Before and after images
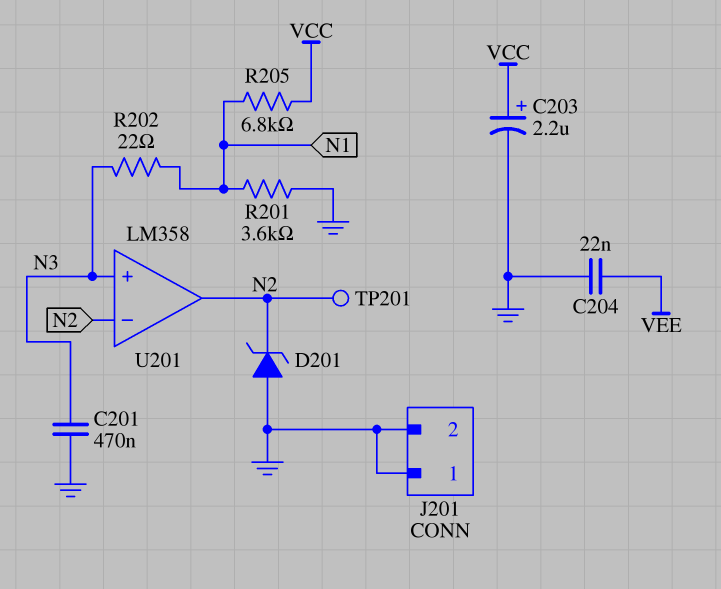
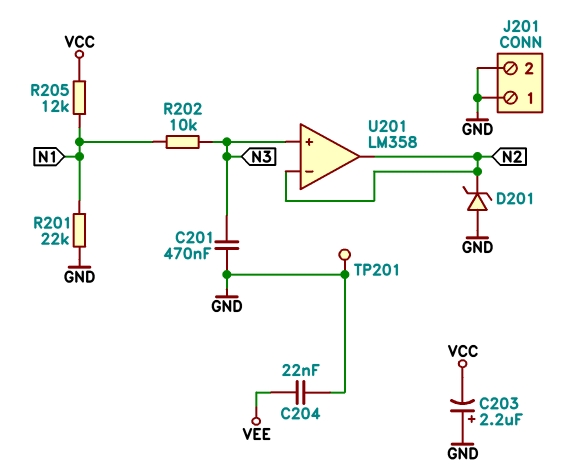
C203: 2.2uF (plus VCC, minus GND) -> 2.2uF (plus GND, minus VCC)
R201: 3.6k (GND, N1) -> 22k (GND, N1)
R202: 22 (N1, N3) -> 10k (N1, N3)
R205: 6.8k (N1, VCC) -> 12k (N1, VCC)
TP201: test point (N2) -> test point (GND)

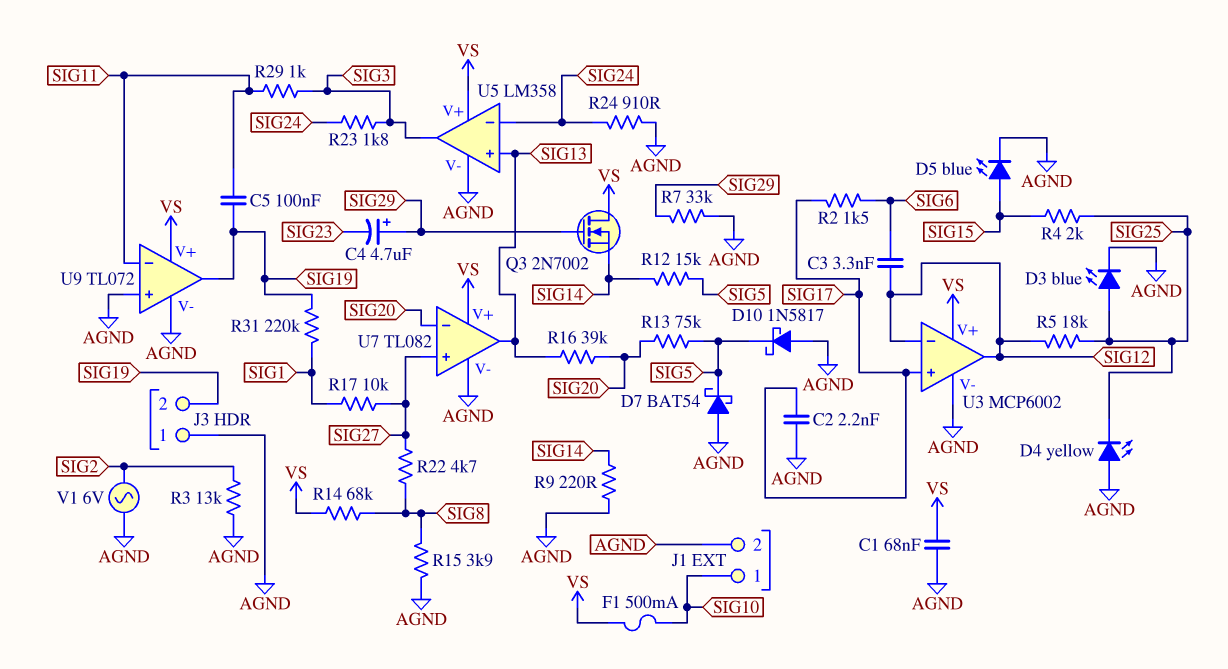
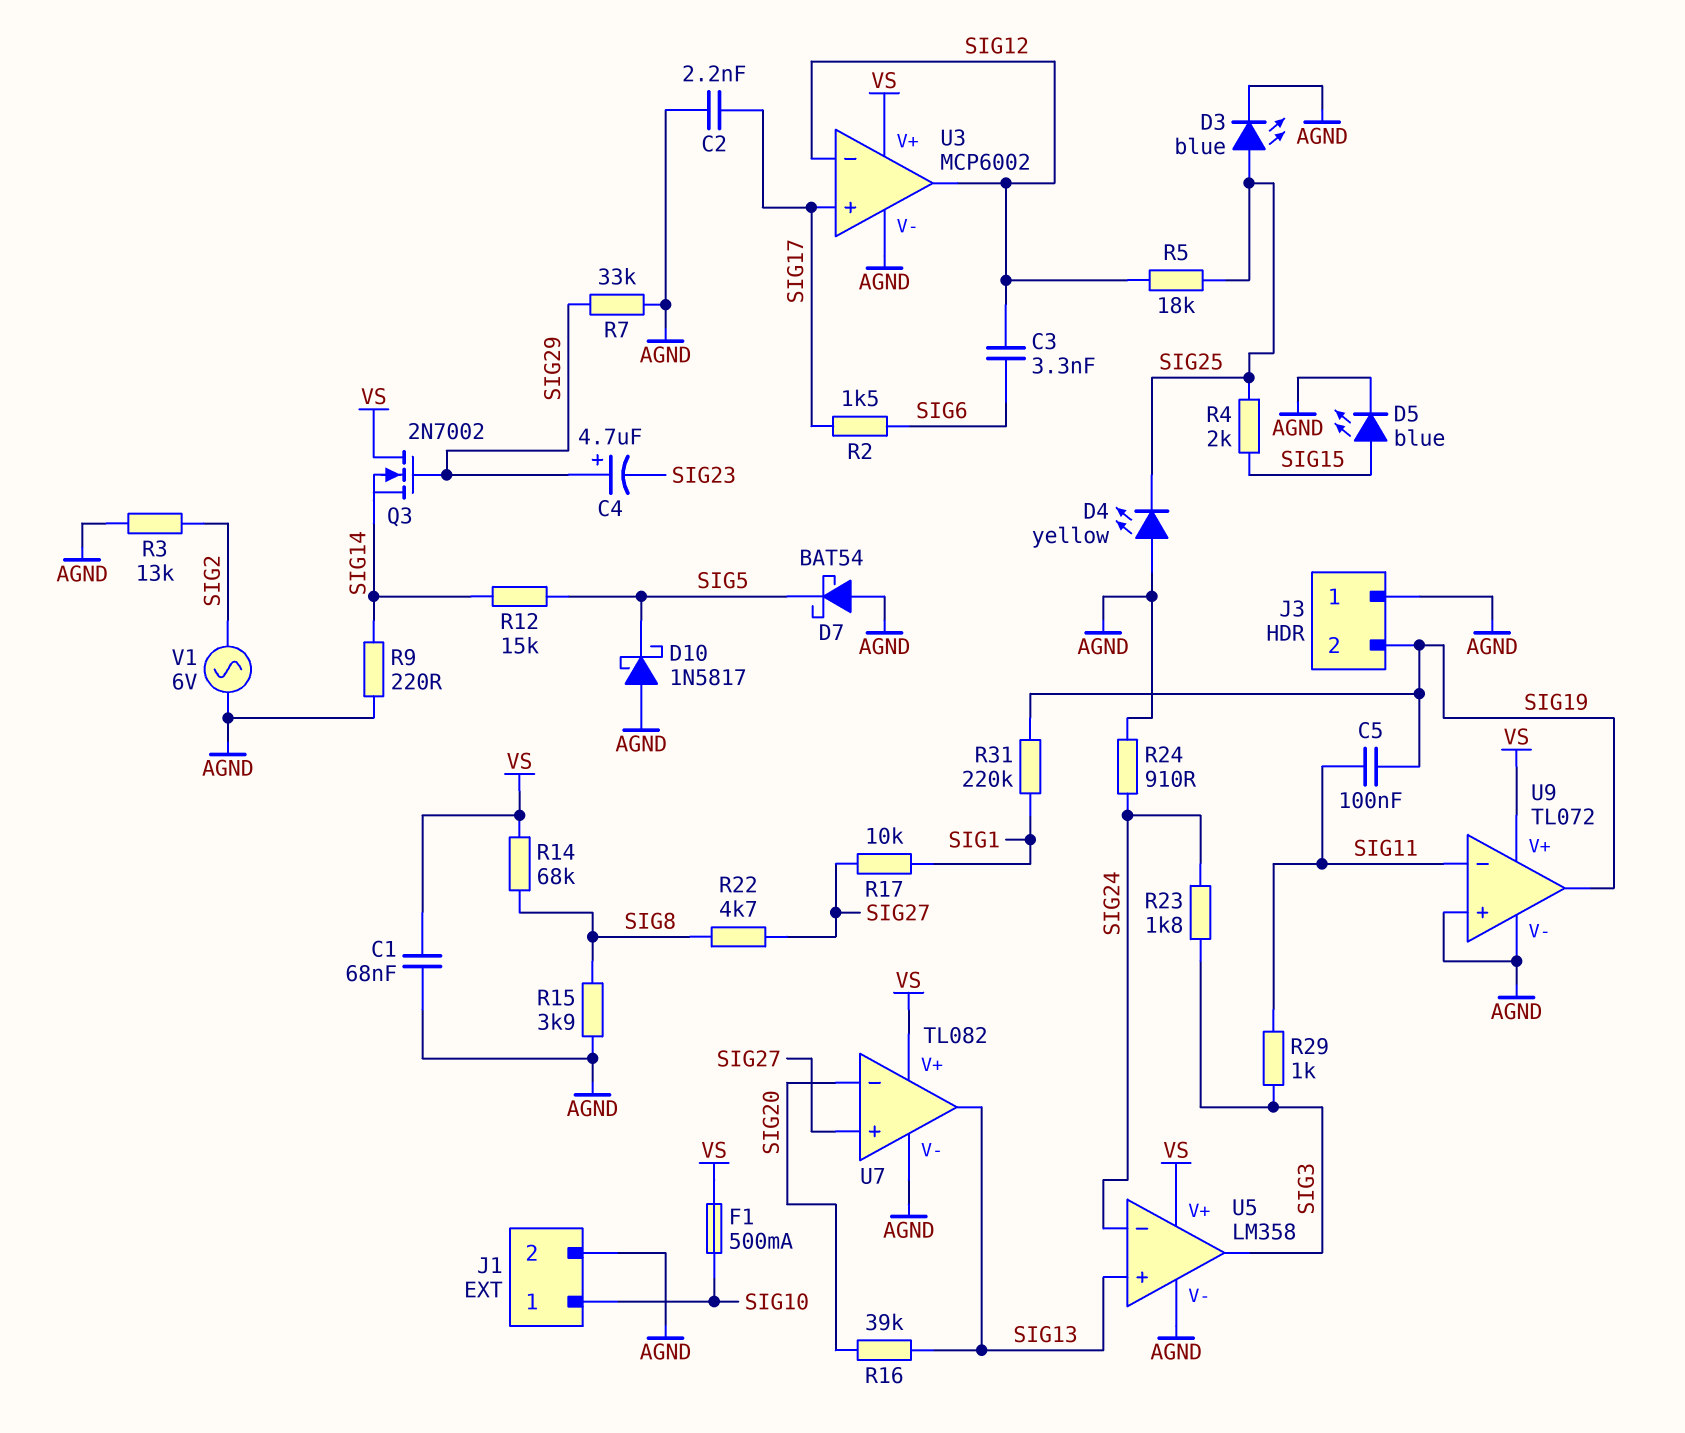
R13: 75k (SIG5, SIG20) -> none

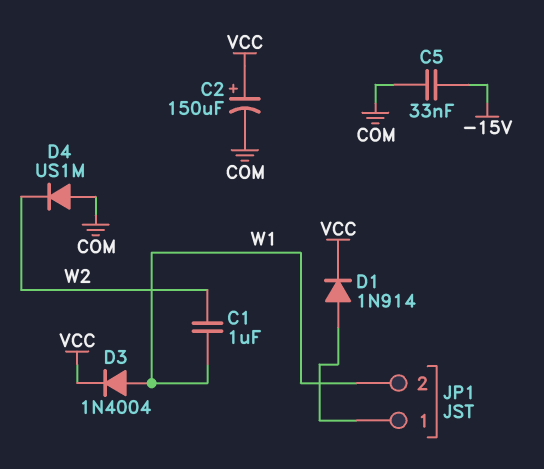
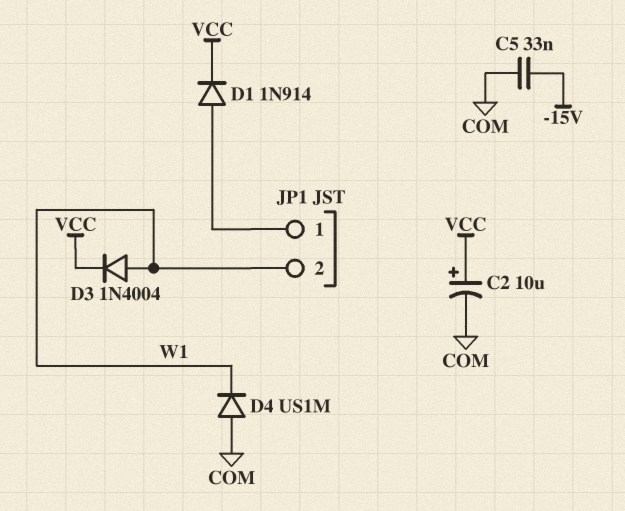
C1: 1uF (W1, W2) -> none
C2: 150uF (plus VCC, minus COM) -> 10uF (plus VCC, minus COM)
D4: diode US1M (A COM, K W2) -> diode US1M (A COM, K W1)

_Problem details:_
Drop the pictures, then write out only the lines running from the one containing "TP201: test point (N2) -> test point (GND)" through the last line above, both included, exactly.

_Response to the task:_
TP201: test point (N2) -> test point (GND)

R13: 75k (SIG5, SIG20) -> none

C1: 1uF (W1, W2) -> none
C2: 150uF (plus VCC, minus COM) -> 10uF (plus VCC, minus COM)
D4: diode US1M (A COM, K W2) -> diode US1M (A COM, K W1)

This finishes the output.